Work request: Only the lines holding "degrees" are wanted here; copy each from the listing.

Data for processing:
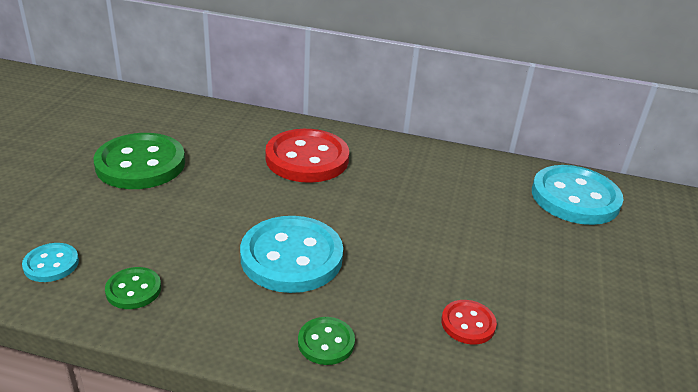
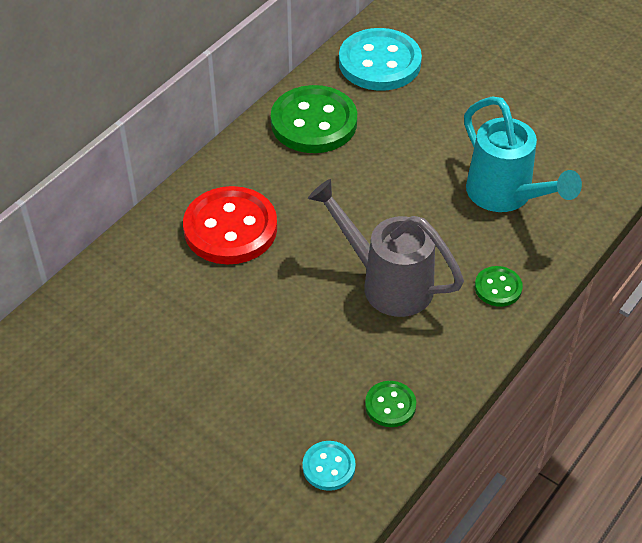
camera: 65 degrees left, 15 degrees up
(140, 164) = (175, 374): green button -> green button (314, 122)
(291, 257) = (386, 282): turquoise button -> grey watering can
(468, 323) = (506, 196): red button -> turquoise watering can

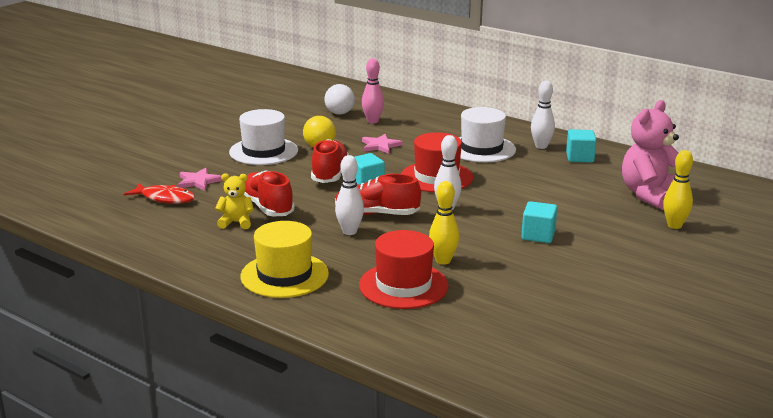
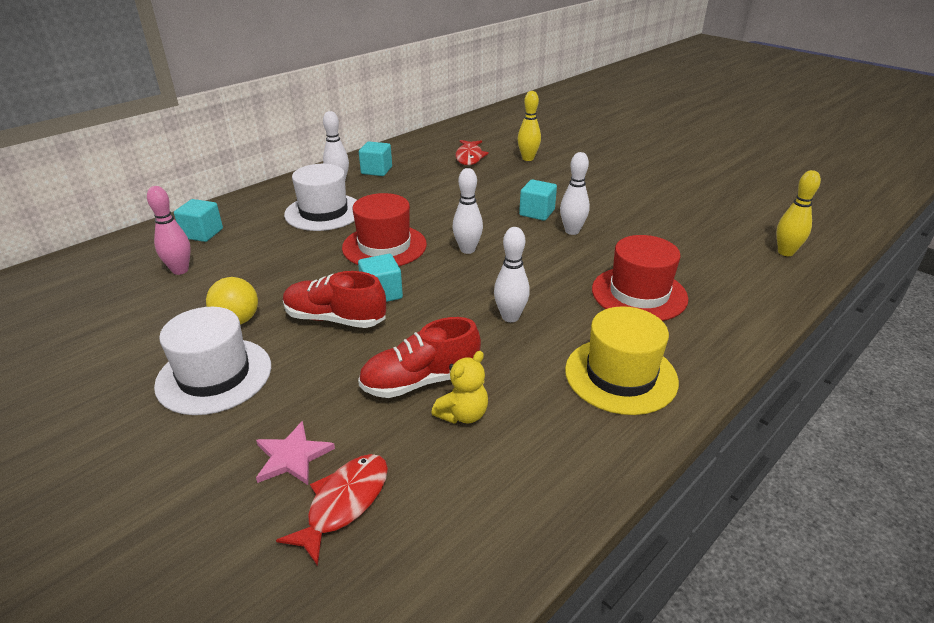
camera: 80 degrees left, 10 degrees up
(236, 222) = (463, 414): yellow teddy bear -> yellow teddy bear turned 150 degrees counterclockwise
(339, 113) = (124, 294): white ball -> none
(376, 214) = (468, 294): red shoe -> none
(380, 146) = (268, 272): pink star -> none
(425, 117) = (202, 233): none -> turquoise cube
(443, 261) = (585, 266): yellow bowling pin -> yellow bowling pin (785, 252)
(508, 253) = (572, 231): none -> white bowling pin
(650, 195) = (469, 157): pink teddy bear -> red fish

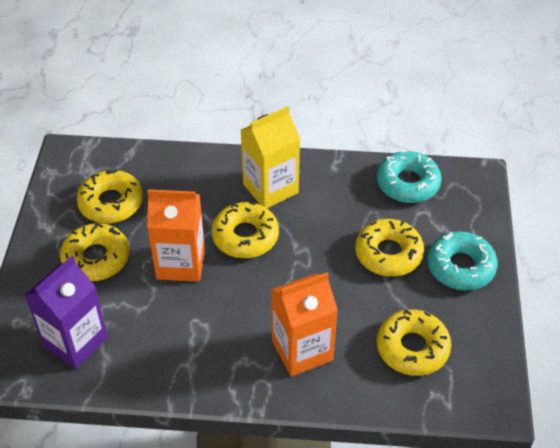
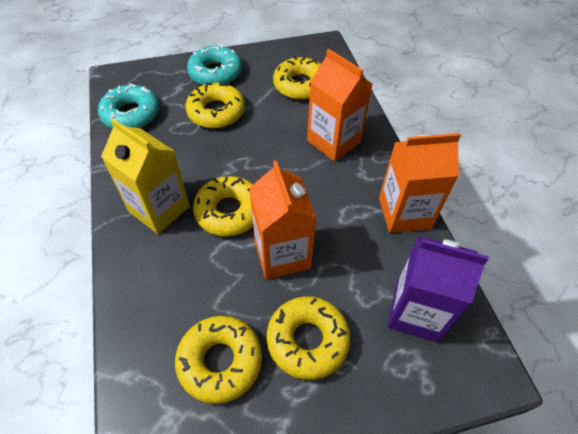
camera: 110 degrees left, 5 degrees up
(177, 378) = (404, 213): none -> orange carton

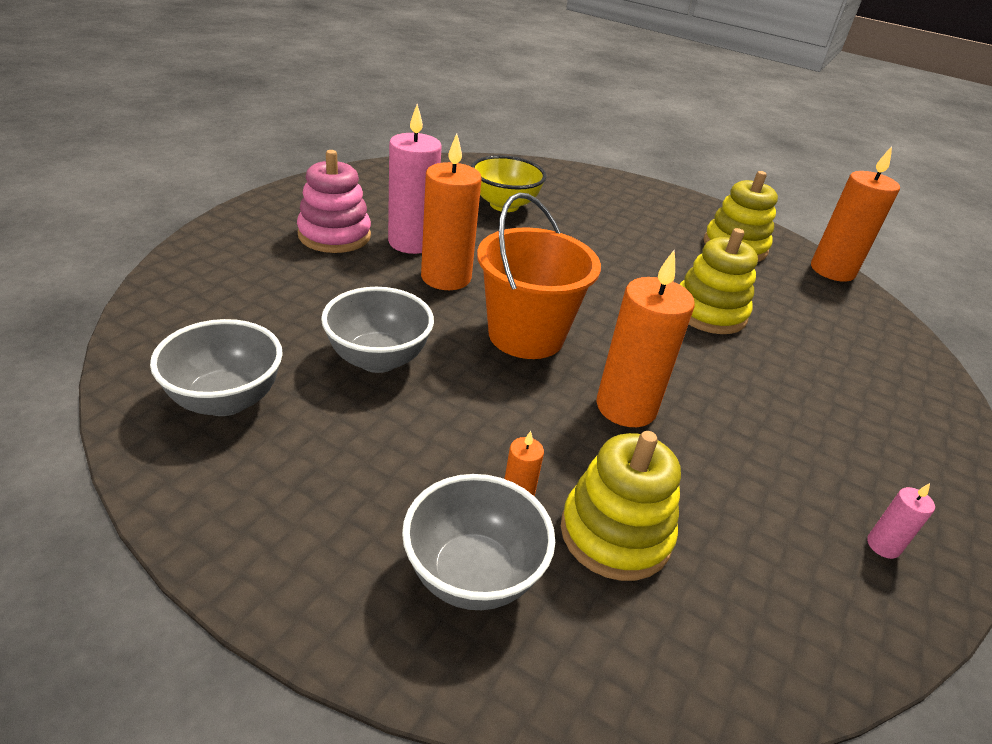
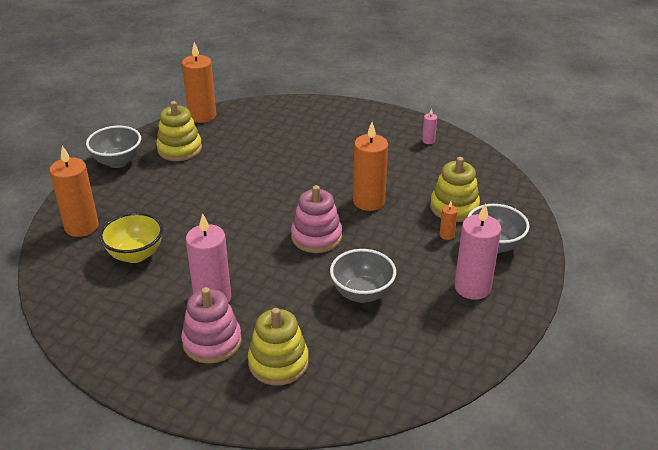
camera: 90 degrees left, 0 degrees up
(225, 400) = (422, 348): grey bowl -> grey bowl (117, 162)
(346, 500) = (472, 287): none -> pink candle
(446, 277) = (259, 275): orange candle -> orange candle (81, 227)
(526, 335) = (316, 237): orange bucket -> pink stacking toy
(709, 313) = (268, 167): yellow stacking toy -> yellow stacking toy (278, 362)

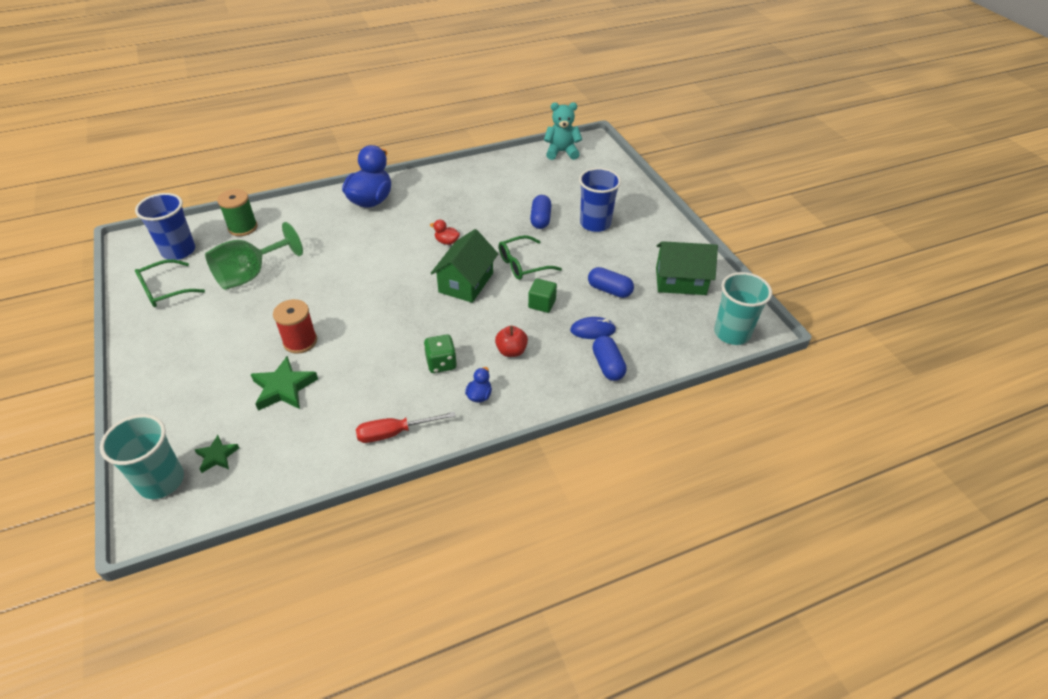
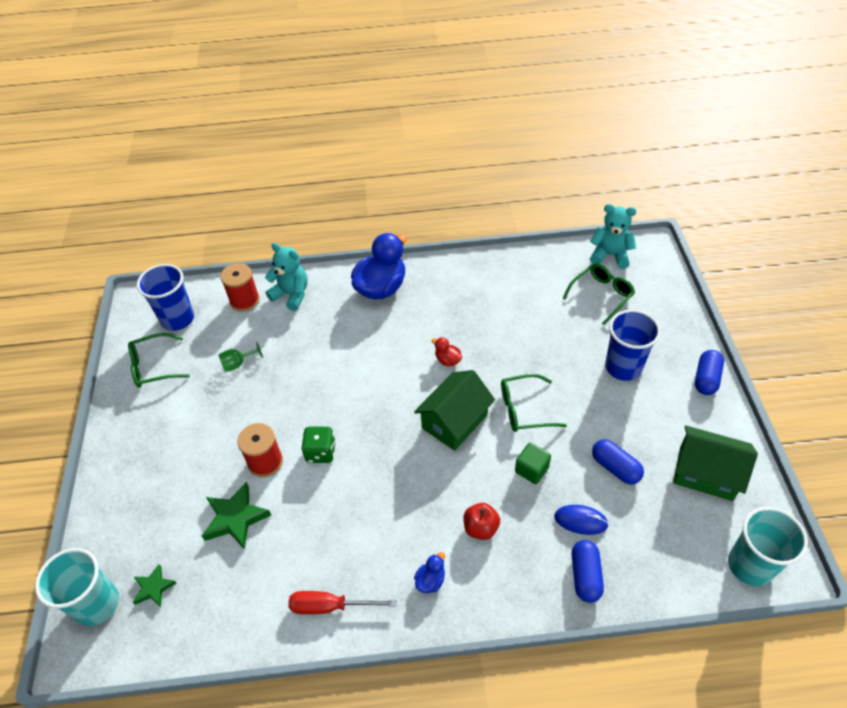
camera: 20 degrees right, 5 degrees up
(243, 227) = (245, 300): green spool -> red spool
(250, 275) = (237, 364): green goblet -> green goblet, size x0.46
(287, 217) = (291, 294): none -> turquoise teddy bear
(441, 363) = (401, 526): green dice -> green dice (321, 452)
(540, 219) = (560, 349): blue capsule -> blue capsule (706, 379)
(563, 179) = (601, 295): none -> green glasses

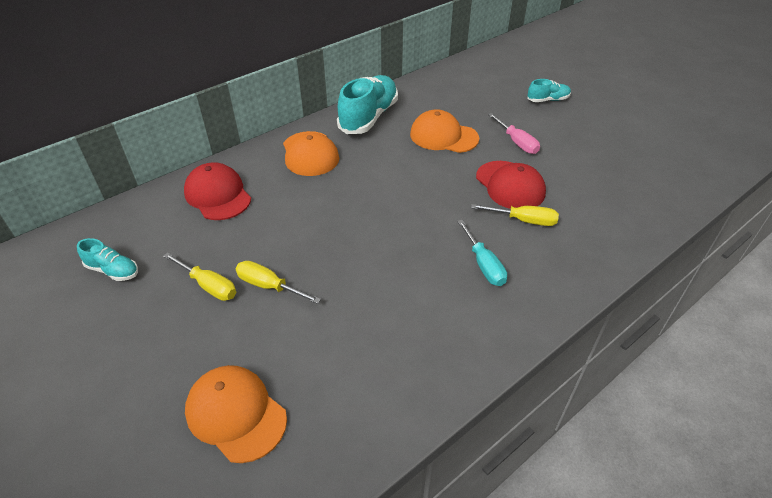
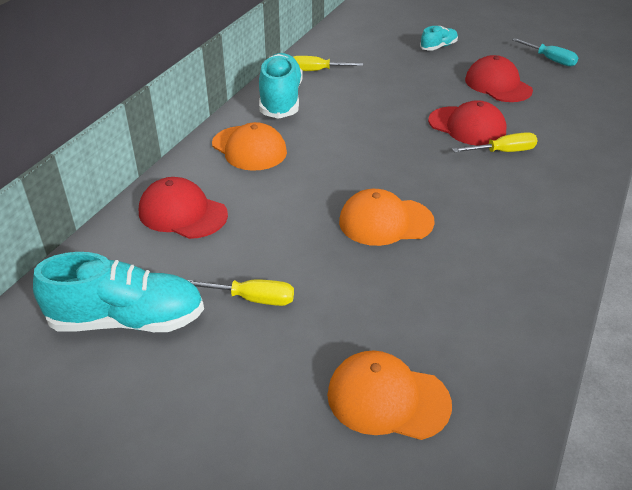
camera: 25 degrees left, 5 degrees down
(113, 270) = (127, 320): turquoise shoe -> turquoise shoe, size x1.98
(269, 286) = (317, 278): yellow screwdriver -> yellow screwdriver (317, 71)
(443, 136) = (370, 100): orange cap -> orange cap (385, 222)
(483, 264) = (500, 197): turquoise screwdriver -> turquoise screwdriver (550, 60)
(516, 142) = (442, 89): pink screwdriver -> none
(574, 152) = (498, 85): none -> red cap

Answer section:
camera: 65 degrees left, 15 degrees up
camera: 80 degrees left, 10 degrees up
(236, 222) = (463, 414): yellow teddy bear -> yellow teddy bear turned 150 degrees counterclockwise
camera: 110 degrees left, 5 degrees up
camera: 90 degrees left, 0 degrees up
camera: 20 degrees right, 5 degrees up
camera: 25 degrees left, 5 degrees down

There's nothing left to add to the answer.